Reproduce the following lines verbatim, leaving every character as it stands.

---------- Exercise inputs ----------

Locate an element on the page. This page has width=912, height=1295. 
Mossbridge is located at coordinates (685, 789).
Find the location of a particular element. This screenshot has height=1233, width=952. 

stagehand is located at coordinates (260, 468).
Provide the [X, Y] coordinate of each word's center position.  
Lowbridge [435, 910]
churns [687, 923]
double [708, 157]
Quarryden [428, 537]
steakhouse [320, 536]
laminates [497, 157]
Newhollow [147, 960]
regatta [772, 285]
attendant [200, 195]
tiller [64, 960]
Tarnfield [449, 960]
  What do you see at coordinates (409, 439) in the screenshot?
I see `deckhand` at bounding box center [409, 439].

----------

* _Right answer_
Locate an element on the page. This page has width=912, height=1295. 
Mossbridge is located at coordinates (685, 789).
Find the location of a particular element. This screenshot has height=1233, width=952. 

stagehand is located at coordinates (260, 468).
Provide the [X, Y] coordinate of each word's center position.  
Lowbridge [435, 910]
churns [687, 923]
double [708, 157]
Quarryden [428, 537]
steakhouse [320, 536]
laminates [497, 157]
Newhollow [147, 960]
regatta [772, 285]
attendant [200, 195]
tiller [64, 960]
Tarnfield [449, 960]
  What do you see at coordinates (409, 439) in the screenshot?
I see `deckhand` at bounding box center [409, 439].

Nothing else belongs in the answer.